■ PROVIDED MATERIAL
▬▬▬▬▬▬▬▬▬▬

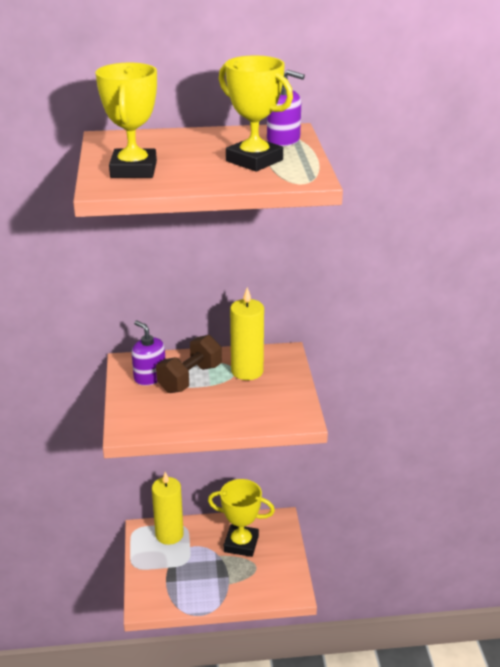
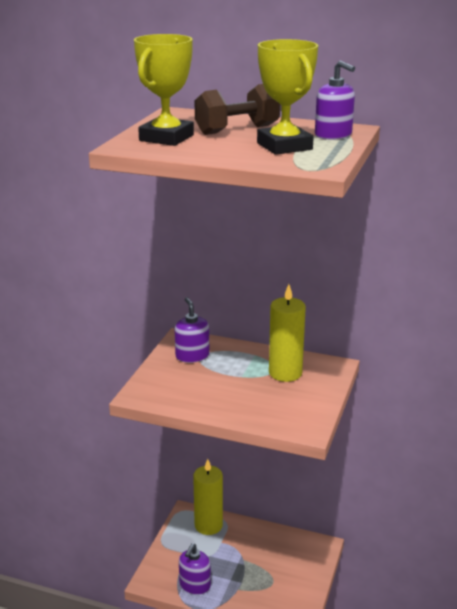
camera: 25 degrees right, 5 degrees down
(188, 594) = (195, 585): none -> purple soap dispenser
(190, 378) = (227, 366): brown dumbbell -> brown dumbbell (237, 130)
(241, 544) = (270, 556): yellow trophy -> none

▬▬▬▬▬▬▬▬▬▬

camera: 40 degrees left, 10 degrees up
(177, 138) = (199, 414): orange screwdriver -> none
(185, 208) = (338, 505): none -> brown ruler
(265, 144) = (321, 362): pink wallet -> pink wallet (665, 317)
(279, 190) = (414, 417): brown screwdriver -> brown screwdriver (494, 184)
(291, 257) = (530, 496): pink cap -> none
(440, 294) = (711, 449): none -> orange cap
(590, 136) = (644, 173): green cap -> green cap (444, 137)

▬▬▬▬▬▬▬▬▬▬

■ WHAT IS BEING ASKED
Only one stretch of the entries above is wanted: the lines from the one containing "(177, 138) = (199, 414): orange" through the one containing "(590, 136) = (644, 173): green". Please reproduce it exactly.

■ RESULT OF THE TASK
(177, 138) = (199, 414): orange screwdriver -> none
(185, 208) = (338, 505): none -> brown ruler
(265, 144) = (321, 362): pink wallet -> pink wallet (665, 317)
(279, 190) = (414, 417): brown screwdriver -> brown screwdriver (494, 184)
(291, 257) = (530, 496): pink cap -> none
(440, 294) = (711, 449): none -> orange cap
(590, 136) = (644, 173): green cap -> green cap (444, 137)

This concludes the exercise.